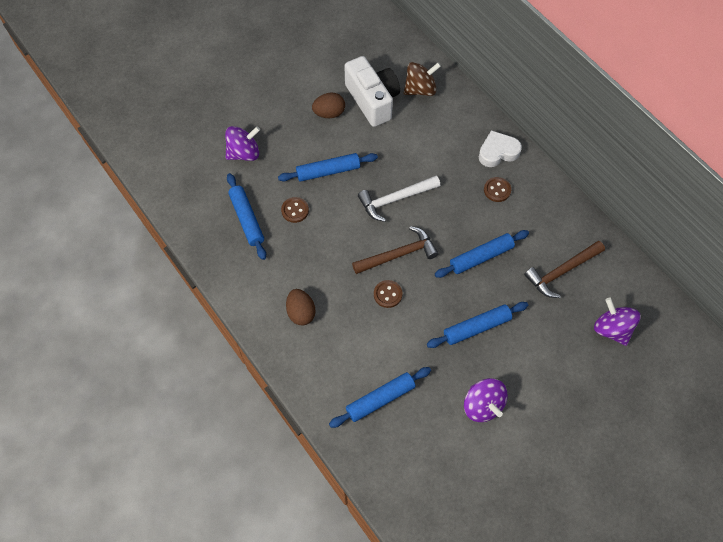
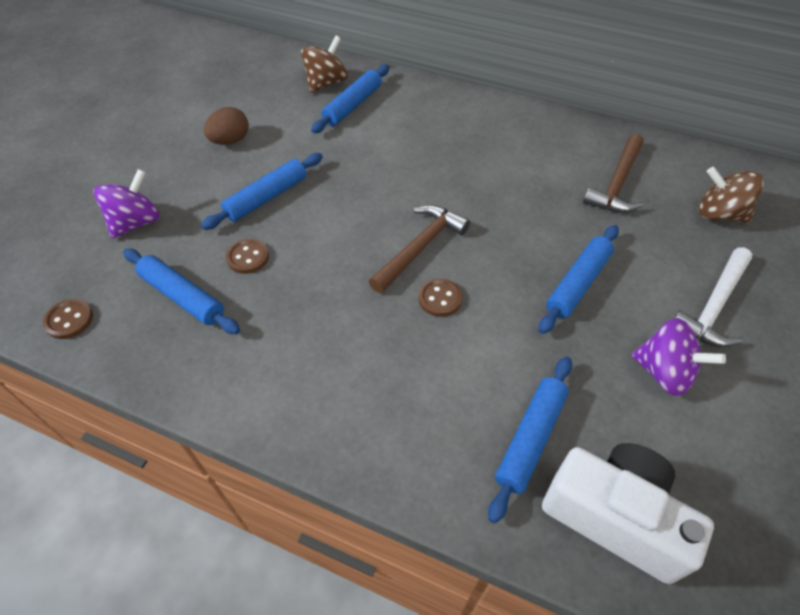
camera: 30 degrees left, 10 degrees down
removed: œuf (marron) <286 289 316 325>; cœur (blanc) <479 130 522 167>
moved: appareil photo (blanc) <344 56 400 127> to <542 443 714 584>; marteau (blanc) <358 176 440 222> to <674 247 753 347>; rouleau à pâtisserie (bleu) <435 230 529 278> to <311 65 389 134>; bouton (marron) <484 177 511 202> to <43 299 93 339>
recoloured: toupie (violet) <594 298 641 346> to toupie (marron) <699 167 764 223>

REQUIRED WORK:
Would you transcribe the listing above line by line, exactly, leaving every picture out?

EXERCISE OUTPUT:
camera: 30 degrees left, 10 degrees down
removed: œuf (marron) <286 289 316 325>; cœur (blanc) <479 130 522 167>
moved: appareil photo (blanc) <344 56 400 127> to <542 443 714 584>; marteau (blanc) <358 176 440 222> to <674 247 753 347>; rouleau à pâtisserie (bleu) <435 230 529 278> to <311 65 389 134>; bouton (marron) <484 177 511 202> to <43 299 93 339>
recoloured: toupie (violet) <594 298 641 346> to toupie (marron) <699 167 764 223>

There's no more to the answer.